◆ What the task requires ◆
Word for word, restate the line containing "(317, 272) = (217, 230): none -> grey egg" and all the lines that come after it in the entries below. Include nothing from before it.

━━━ Source records

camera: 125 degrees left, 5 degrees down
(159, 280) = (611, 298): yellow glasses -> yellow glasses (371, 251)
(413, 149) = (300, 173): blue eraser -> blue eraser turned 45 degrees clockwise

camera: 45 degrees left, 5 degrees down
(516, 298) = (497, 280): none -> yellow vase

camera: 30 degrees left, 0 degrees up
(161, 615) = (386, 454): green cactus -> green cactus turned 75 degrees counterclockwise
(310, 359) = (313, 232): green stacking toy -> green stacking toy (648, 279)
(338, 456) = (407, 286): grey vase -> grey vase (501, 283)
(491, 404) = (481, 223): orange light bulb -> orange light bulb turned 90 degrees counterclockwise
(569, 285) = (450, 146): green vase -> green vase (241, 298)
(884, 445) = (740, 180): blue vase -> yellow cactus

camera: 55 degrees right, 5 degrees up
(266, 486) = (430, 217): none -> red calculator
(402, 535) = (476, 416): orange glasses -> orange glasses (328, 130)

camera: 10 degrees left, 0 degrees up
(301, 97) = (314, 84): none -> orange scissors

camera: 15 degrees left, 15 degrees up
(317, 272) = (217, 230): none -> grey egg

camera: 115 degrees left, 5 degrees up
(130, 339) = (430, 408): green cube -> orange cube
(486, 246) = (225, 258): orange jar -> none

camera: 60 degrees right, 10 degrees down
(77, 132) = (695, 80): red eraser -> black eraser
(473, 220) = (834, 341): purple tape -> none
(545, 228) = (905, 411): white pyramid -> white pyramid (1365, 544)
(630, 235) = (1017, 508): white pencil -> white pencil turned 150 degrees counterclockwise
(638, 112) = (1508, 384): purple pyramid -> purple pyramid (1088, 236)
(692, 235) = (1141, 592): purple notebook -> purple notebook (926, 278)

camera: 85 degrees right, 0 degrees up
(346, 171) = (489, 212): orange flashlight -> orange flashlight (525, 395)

━━━━━━

◆ Final answer ◆
(317, 272) = (217, 230): none -> grey egg

camera: 115 degrees left, 5 degrees up
(130, 339) = (430, 408): green cube -> orange cube
(486, 246) = (225, 258): orange jar -> none

camera: 60 degrees right, 10 degrees down
(77, 132) = (695, 80): red eraser -> black eraser
(473, 220) = (834, 341): purple tape -> none
(545, 228) = (905, 411): white pyramid -> white pyramid (1365, 544)
(630, 235) = (1017, 508): white pencil -> white pencil turned 150 degrees counterclockwise
(638, 112) = (1508, 384): purple pyramid -> purple pyramid (1088, 236)
(692, 235) = (1141, 592): purple notebook -> purple notebook (926, 278)

camera: 85 degrees right, 0 degrees up
(346, 171) = (489, 212): orange flashlight -> orange flashlight (525, 395)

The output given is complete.